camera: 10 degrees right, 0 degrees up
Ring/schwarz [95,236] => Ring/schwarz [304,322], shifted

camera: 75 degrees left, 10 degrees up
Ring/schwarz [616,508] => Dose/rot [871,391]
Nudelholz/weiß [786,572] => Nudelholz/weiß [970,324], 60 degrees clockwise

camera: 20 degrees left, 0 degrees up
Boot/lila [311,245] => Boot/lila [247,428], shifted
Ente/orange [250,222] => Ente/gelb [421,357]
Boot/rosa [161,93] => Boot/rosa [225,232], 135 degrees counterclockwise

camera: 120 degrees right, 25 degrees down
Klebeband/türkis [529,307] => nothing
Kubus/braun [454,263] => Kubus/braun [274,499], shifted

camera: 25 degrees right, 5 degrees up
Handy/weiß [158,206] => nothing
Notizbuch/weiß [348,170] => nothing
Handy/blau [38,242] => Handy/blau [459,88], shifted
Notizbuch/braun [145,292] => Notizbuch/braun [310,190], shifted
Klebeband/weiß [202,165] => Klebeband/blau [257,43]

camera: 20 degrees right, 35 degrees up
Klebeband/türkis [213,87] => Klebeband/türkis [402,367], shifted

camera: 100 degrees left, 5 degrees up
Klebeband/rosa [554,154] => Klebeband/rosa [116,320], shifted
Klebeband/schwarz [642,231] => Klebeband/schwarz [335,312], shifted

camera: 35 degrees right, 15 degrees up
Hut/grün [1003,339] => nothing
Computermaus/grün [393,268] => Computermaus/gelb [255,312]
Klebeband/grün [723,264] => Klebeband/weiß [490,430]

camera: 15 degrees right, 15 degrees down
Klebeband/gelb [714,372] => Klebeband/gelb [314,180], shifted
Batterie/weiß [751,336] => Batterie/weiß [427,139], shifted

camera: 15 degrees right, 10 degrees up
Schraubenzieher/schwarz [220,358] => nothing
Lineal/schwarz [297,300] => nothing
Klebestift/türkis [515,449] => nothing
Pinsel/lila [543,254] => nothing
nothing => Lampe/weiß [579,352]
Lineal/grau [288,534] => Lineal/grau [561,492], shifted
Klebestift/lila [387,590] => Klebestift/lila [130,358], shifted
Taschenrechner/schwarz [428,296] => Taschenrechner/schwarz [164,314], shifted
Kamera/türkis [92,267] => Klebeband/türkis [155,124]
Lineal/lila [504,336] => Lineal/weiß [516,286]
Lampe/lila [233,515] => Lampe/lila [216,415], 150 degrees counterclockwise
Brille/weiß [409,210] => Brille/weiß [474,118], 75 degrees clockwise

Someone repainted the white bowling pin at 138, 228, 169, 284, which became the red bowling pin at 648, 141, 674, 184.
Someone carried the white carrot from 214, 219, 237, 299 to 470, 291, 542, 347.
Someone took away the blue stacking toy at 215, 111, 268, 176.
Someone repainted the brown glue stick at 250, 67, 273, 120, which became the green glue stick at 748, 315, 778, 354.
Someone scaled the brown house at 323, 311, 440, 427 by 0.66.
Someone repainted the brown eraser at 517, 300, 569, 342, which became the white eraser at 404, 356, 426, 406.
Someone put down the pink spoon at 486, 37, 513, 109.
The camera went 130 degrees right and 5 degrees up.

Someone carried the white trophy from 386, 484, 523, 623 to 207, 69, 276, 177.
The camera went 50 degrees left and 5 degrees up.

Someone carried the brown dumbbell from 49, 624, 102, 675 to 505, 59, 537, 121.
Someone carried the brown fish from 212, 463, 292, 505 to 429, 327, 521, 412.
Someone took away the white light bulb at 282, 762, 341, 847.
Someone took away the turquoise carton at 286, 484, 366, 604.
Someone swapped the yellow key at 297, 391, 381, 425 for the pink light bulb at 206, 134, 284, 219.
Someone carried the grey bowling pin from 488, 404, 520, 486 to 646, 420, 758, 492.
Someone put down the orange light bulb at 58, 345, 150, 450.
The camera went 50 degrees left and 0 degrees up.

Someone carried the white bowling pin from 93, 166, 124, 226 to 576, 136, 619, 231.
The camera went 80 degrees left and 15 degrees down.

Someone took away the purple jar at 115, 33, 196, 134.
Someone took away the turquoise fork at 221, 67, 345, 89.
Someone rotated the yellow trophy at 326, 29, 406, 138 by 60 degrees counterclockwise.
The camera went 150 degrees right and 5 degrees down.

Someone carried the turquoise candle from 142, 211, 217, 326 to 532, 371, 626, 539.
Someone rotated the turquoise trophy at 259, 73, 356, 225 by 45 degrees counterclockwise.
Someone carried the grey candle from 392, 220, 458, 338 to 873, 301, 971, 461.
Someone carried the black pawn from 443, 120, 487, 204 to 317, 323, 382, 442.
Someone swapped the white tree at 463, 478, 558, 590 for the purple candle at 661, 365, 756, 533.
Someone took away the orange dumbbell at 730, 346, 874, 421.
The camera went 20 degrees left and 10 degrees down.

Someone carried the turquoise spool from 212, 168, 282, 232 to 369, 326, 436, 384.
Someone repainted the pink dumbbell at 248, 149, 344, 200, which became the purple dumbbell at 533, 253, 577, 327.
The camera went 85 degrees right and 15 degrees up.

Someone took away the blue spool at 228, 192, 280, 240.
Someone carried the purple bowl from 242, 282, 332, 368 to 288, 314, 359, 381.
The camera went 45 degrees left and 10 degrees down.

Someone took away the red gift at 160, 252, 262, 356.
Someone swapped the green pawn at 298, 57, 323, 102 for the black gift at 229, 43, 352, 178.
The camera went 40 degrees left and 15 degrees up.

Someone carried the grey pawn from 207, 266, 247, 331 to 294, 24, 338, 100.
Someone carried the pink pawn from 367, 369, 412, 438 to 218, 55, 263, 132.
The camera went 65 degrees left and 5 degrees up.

- [What the task asks]:
In the listing above, find the line with "Someone repainted the brown glue" and the line with "Someone put down the pink", then print exactly those two lines and every line between them, and nothing more.

- [Completed exercise]:
Someone repainted the brown glue stick at 250, 67, 273, 120, which became the green glue stick at 748, 315, 778, 354.
Someone scaled the brown house at 323, 311, 440, 427 by 0.66.
Someone repainted the brown eraser at 517, 300, 569, 342, which became the white eraser at 404, 356, 426, 406.
Someone put down the pink spoon at 486, 37, 513, 109.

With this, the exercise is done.